For the entries below, repeat exactly each line starting with the one that contains "camera: 110 degrees left, 15 degrees down" and going on through the one that contains "purple ruler [789,410,898,564]", and no others.
##### SUPPLIED RECORDS #####
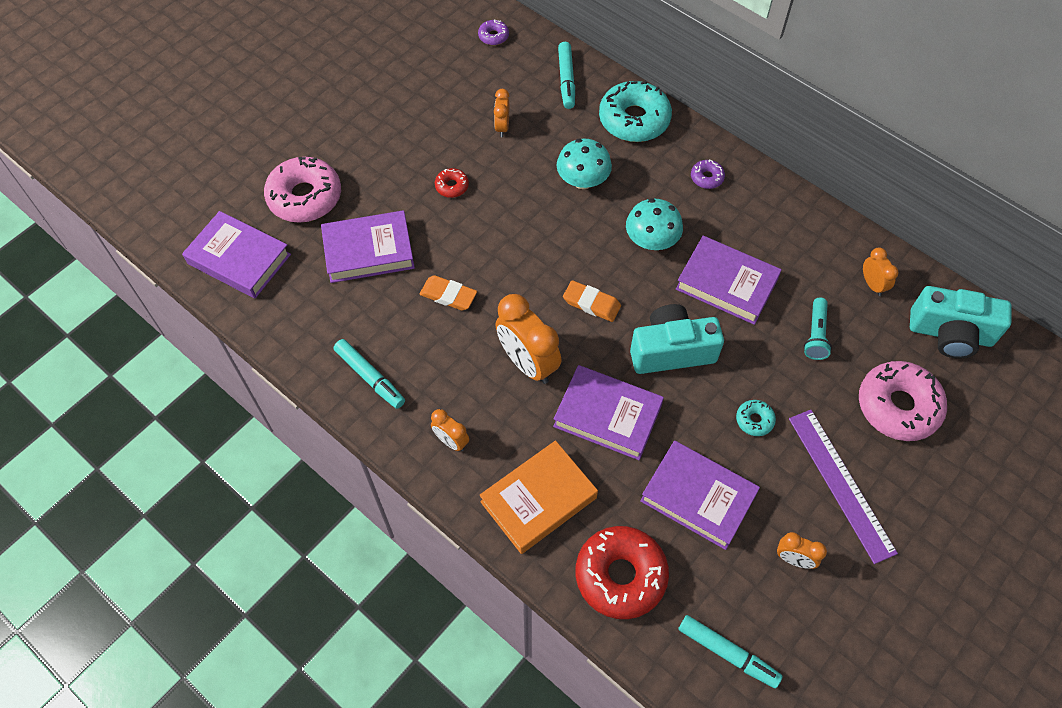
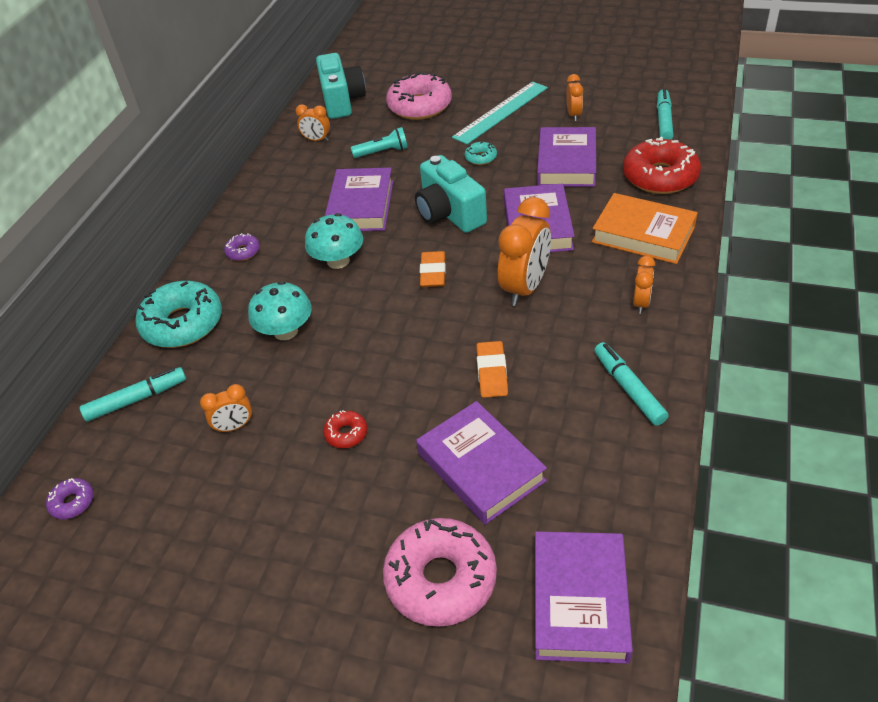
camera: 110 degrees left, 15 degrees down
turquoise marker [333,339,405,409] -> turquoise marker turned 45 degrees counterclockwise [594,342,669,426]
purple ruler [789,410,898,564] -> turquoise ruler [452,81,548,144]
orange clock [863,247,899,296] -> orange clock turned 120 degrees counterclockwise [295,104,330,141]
#####
##### SUPPLIED RECORDS #####
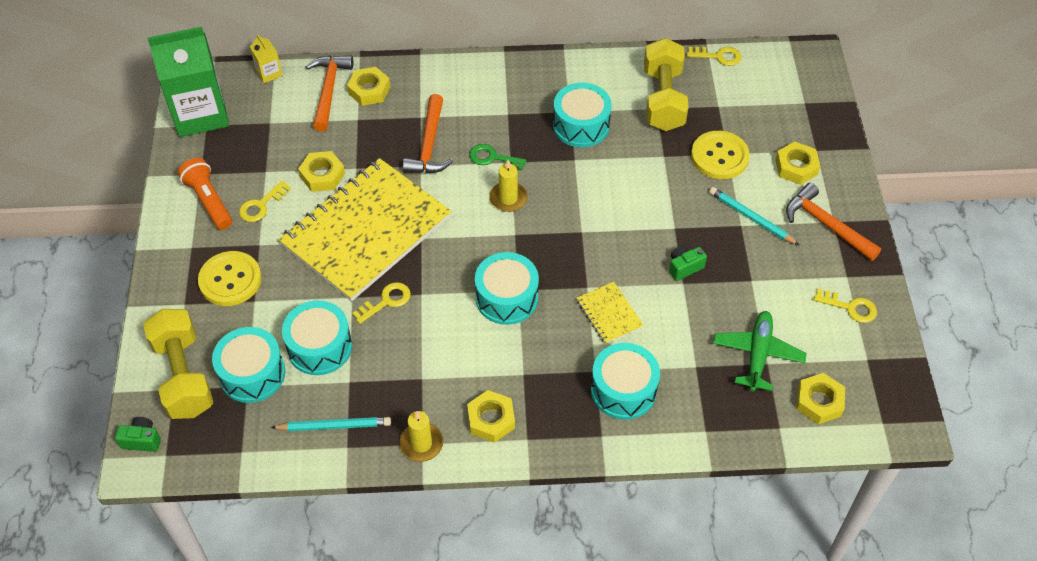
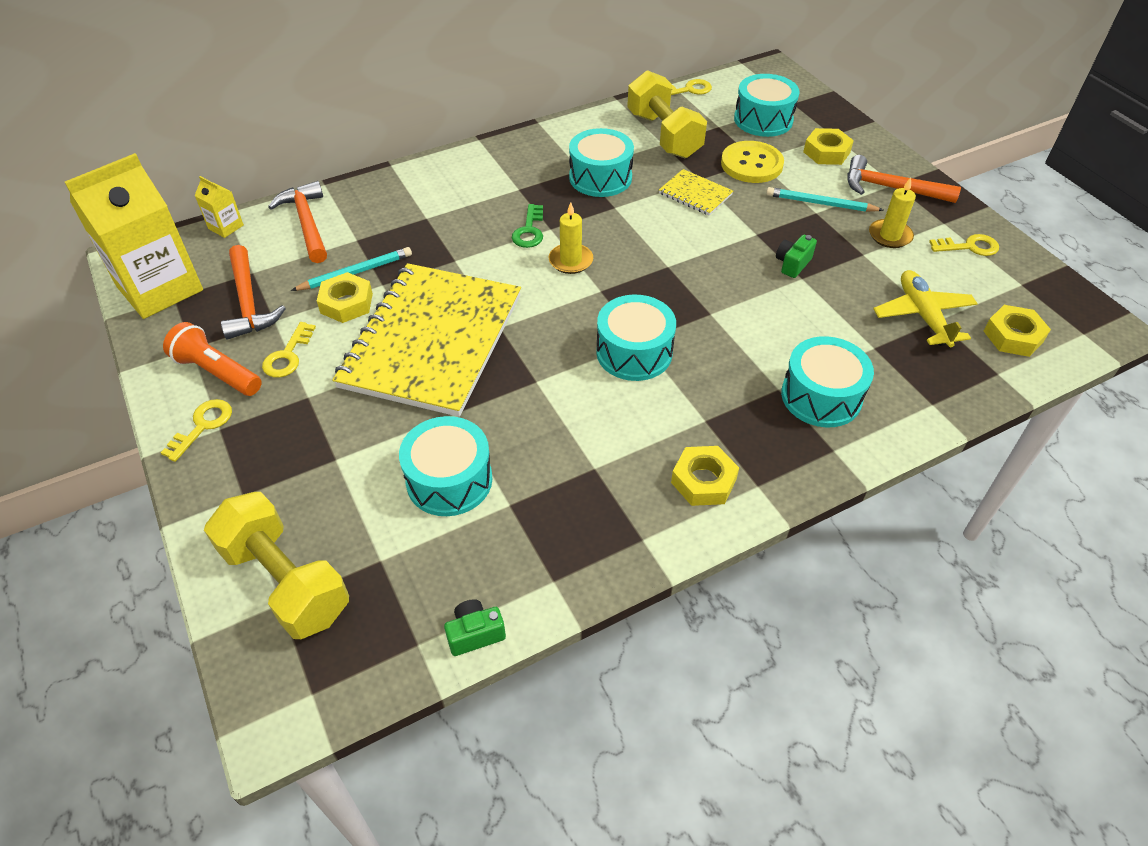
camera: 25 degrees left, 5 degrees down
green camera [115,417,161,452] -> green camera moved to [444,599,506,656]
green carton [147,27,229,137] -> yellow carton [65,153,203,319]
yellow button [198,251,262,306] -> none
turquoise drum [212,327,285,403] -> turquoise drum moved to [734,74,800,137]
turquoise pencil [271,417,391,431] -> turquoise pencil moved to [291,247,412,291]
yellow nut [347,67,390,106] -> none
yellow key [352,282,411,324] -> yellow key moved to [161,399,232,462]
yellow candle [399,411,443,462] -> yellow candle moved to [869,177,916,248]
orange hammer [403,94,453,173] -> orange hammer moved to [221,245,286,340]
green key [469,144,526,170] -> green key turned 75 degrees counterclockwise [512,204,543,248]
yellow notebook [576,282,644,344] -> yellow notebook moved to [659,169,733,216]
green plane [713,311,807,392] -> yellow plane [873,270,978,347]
#####
ANSWER BELOW:
camera: 110 degrees left, 15 degrees down
turquoise marker [333,339,405,409] -> turquoise marker turned 45 degrees counterclockwise [594,342,669,426]
purple ruler [789,410,898,564] -> turquoise ruler [452,81,548,144]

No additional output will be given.